◆ **What you should do**: Nothing but the records themselves, exactly as written, should appear in the reply; leave out the pictures.

-- Opening Marker --

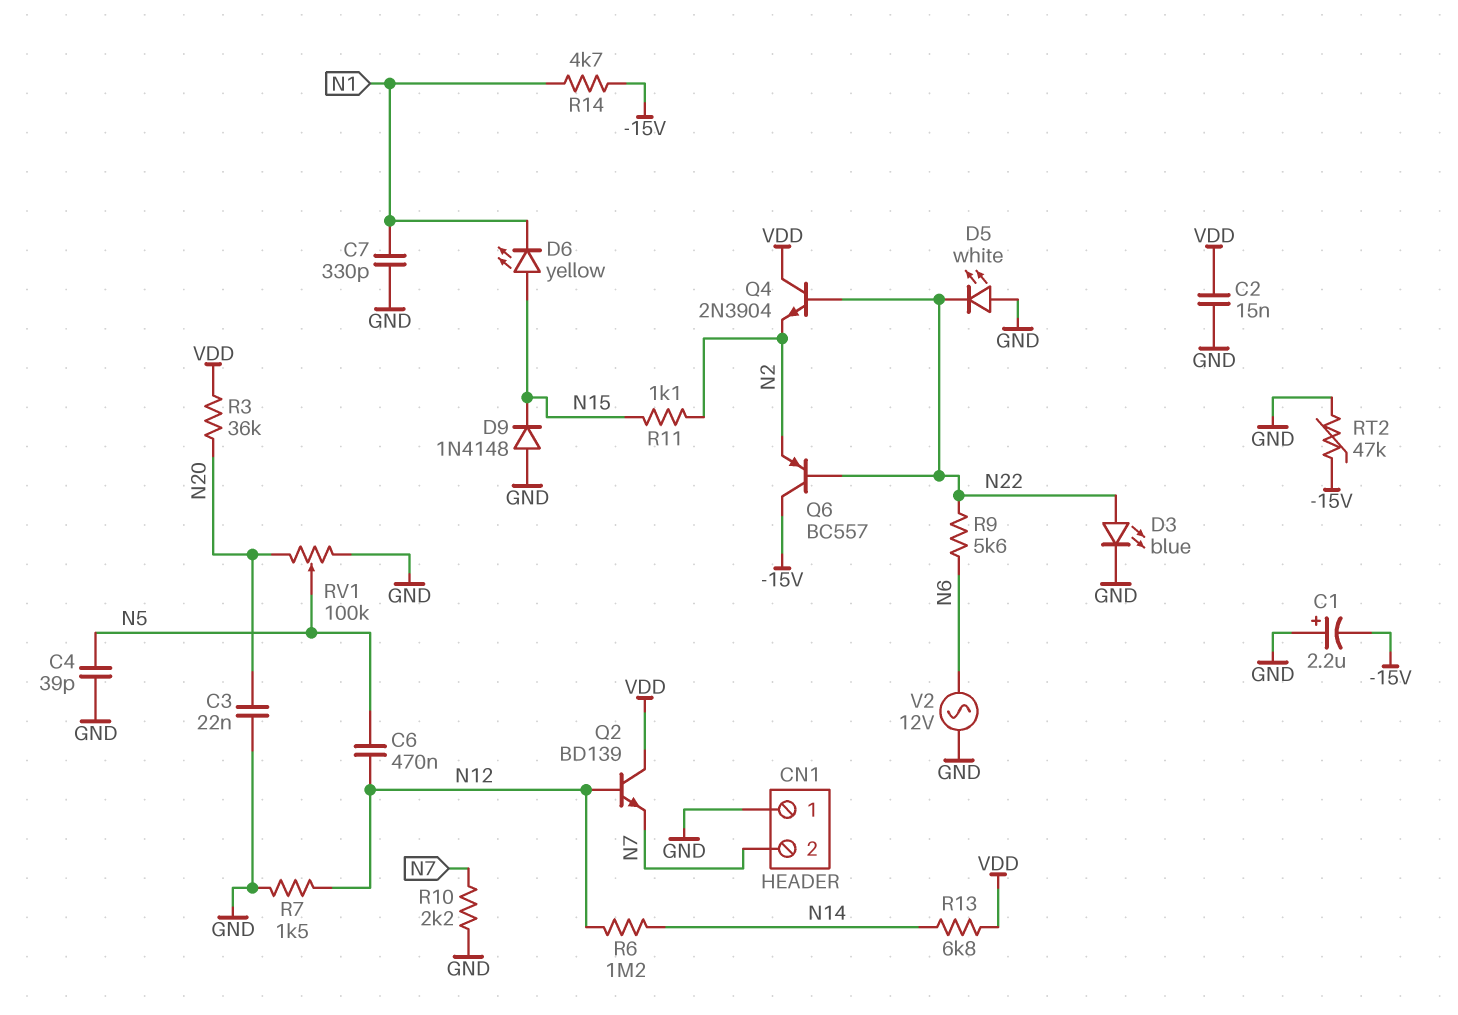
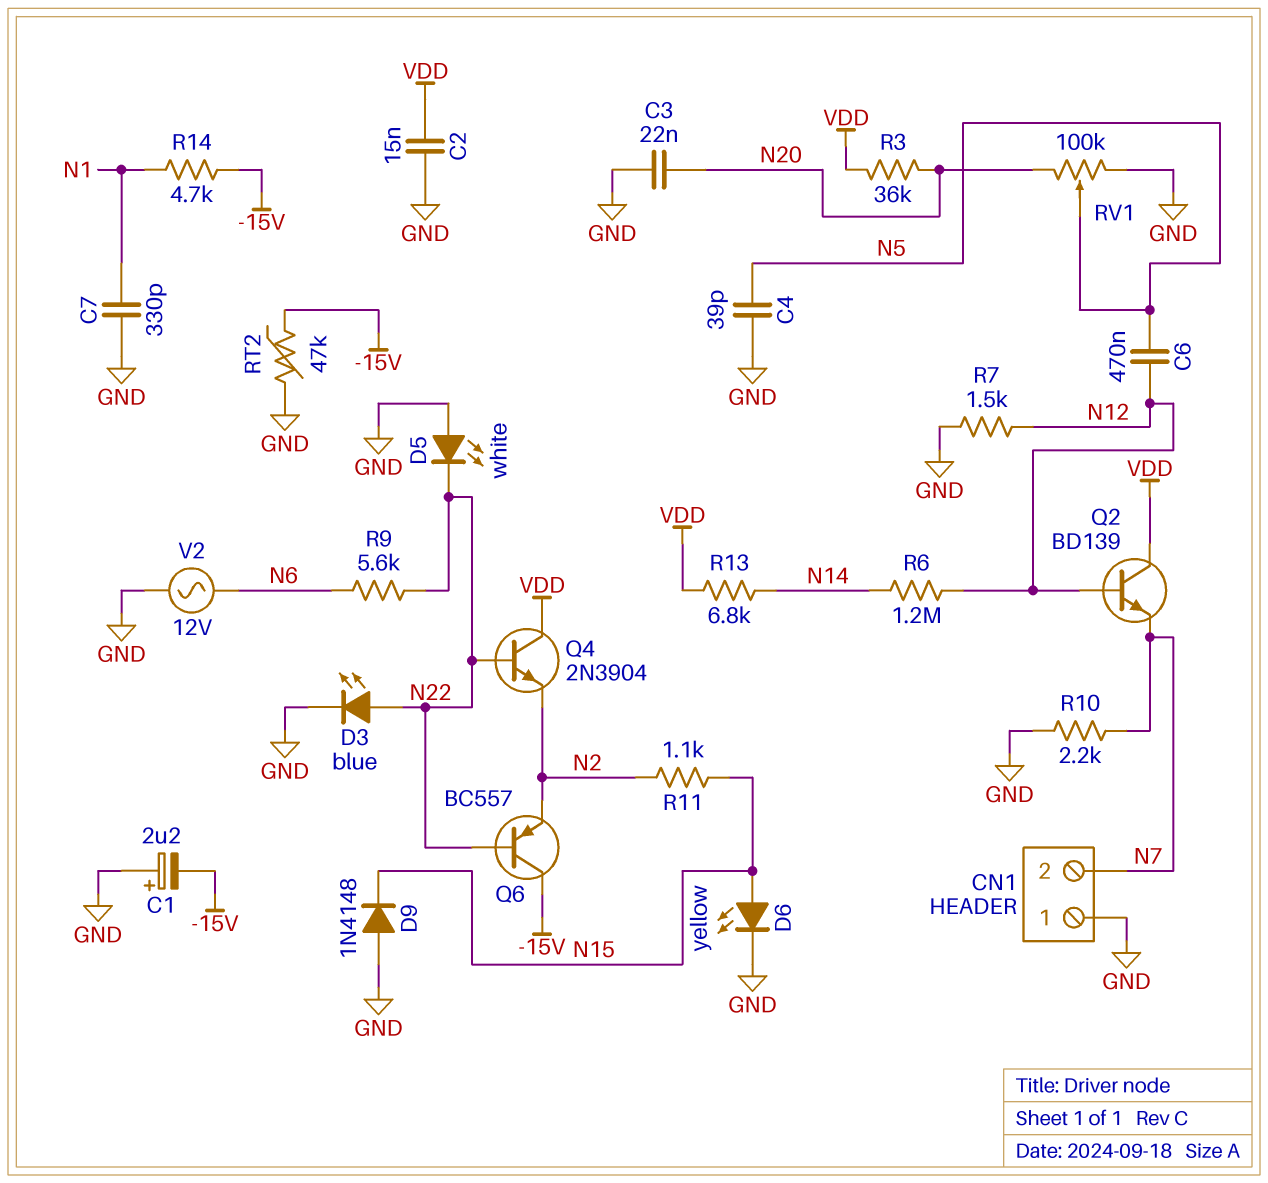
D6: LED yellow (A N15, K N1) -> LED yellow (A N15, K GND)

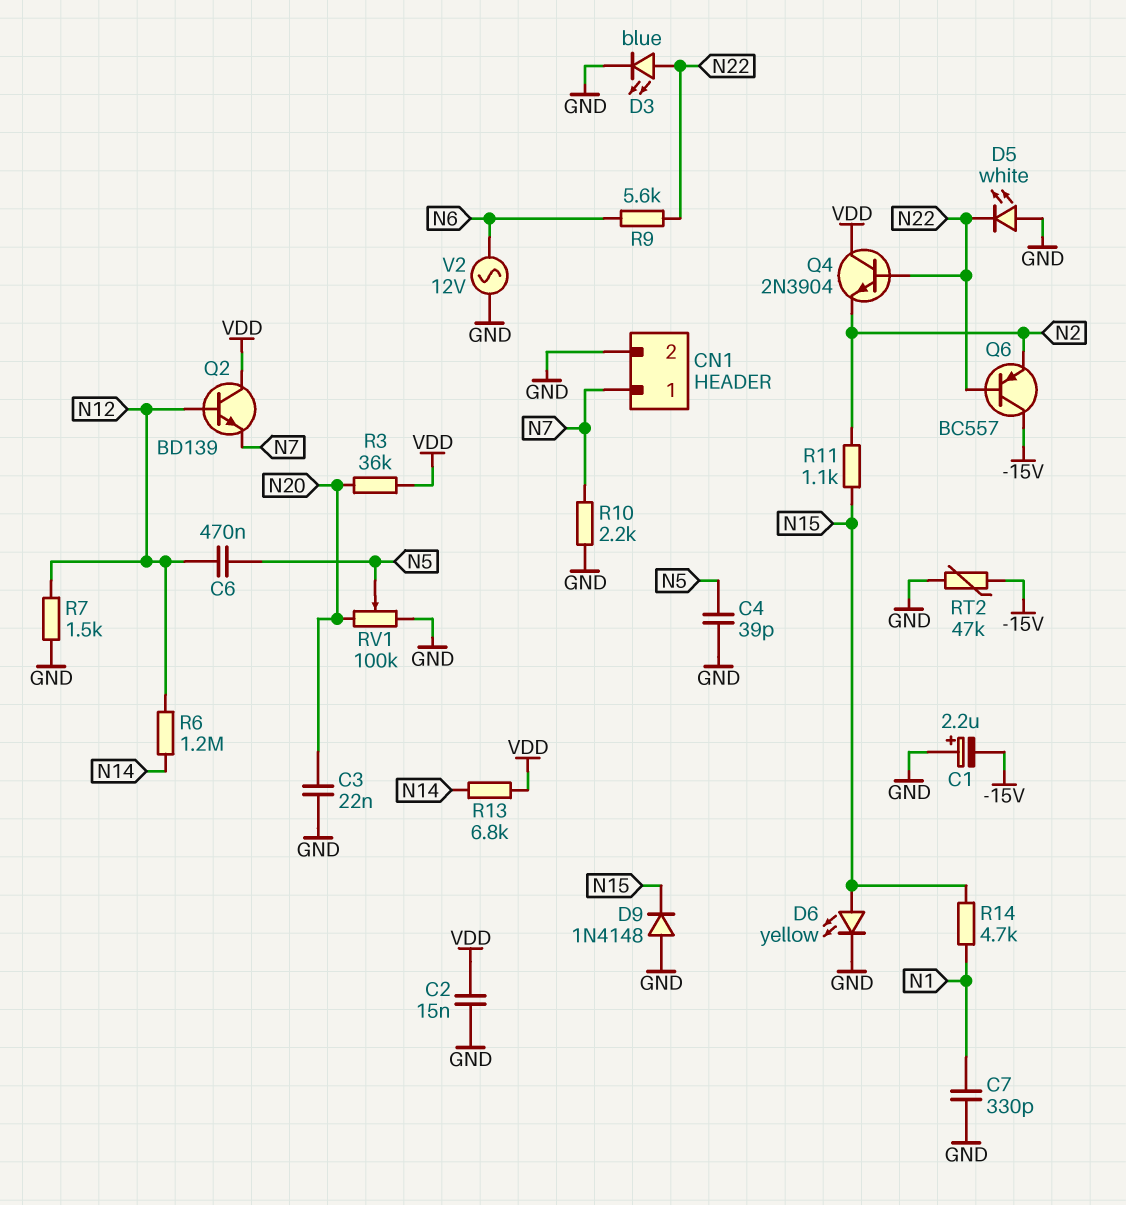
CN1 pin 1: GND -> N7
CN1 pin 2: N7 -> GND
R14: 4.7k (-15V, N1) -> 4.7k (N1, N15)

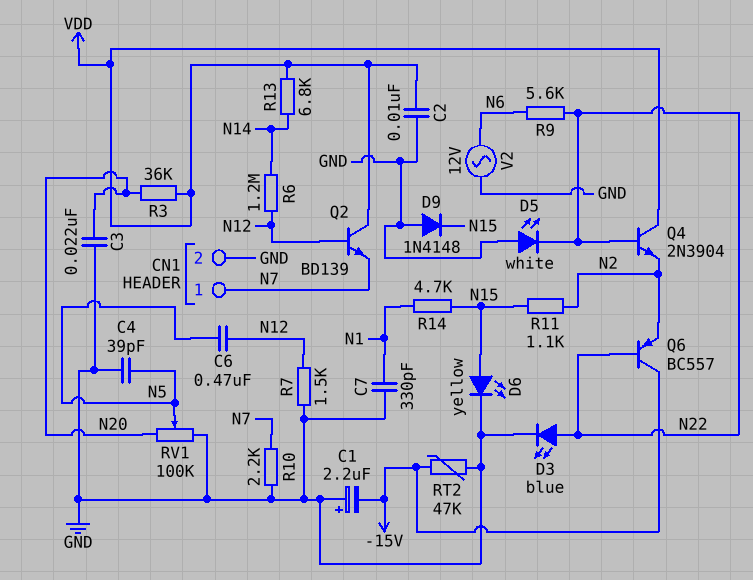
C2: 15nF (GND, VDD) -> 10nF (GND, VDD)

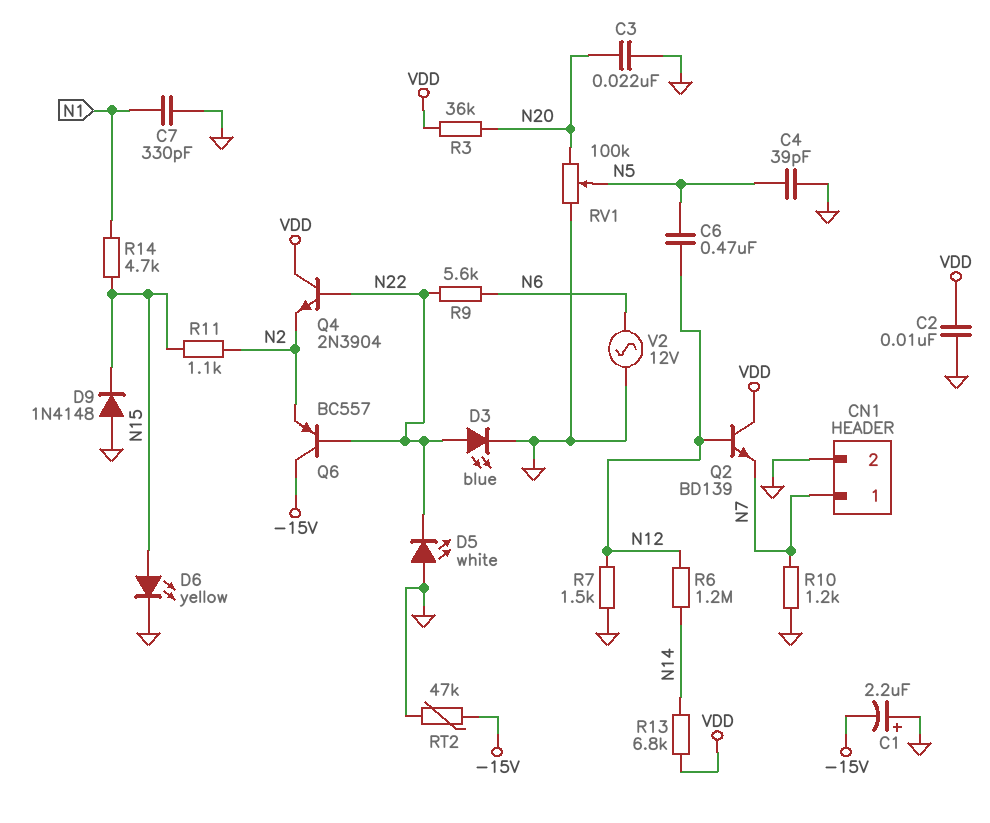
R10: 2.2k (GND, N7) -> 1.2k (GND, N7)

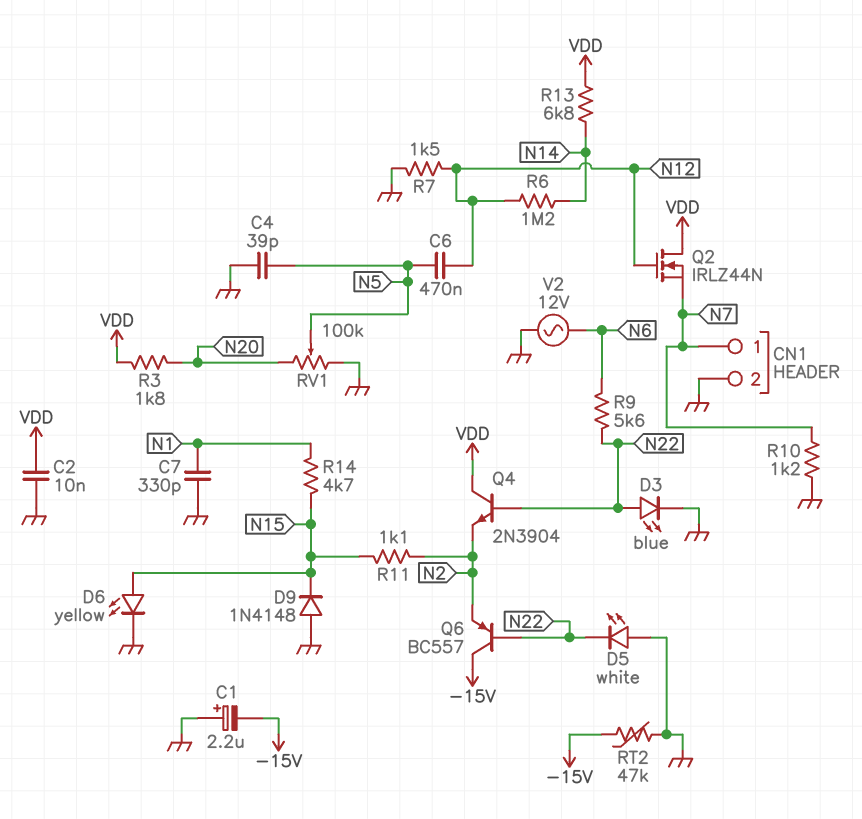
C3: 22nF (GND, N20) -> none
Q2: NPN BD139 (B N12, C VDD, E N7) -> NMOS IRLZ44N (G N12, D VDD, S N7)
R3: 36k (N20, VDD) -> 1.8k (N20, VDD)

-- Closing Marker --

◆ **The completed task**:
D6: LED yellow (A N15, K N1) -> LED yellow (A N15, K GND)

CN1 pin 1: GND -> N7
CN1 pin 2: N7 -> GND
R14: 4.7k (-15V, N1) -> 4.7k (N1, N15)

C2: 15nF (GND, VDD) -> 10nF (GND, VDD)

R10: 2.2k (GND, N7) -> 1.2k (GND, N7)

C3: 22nF (GND, N20) -> none
Q2: NPN BD139 (B N12, C VDD, E N7) -> NMOS IRLZ44N (G N12, D VDD, S N7)
R3: 36k (N20, VDD) -> 1.8k (N20, VDD)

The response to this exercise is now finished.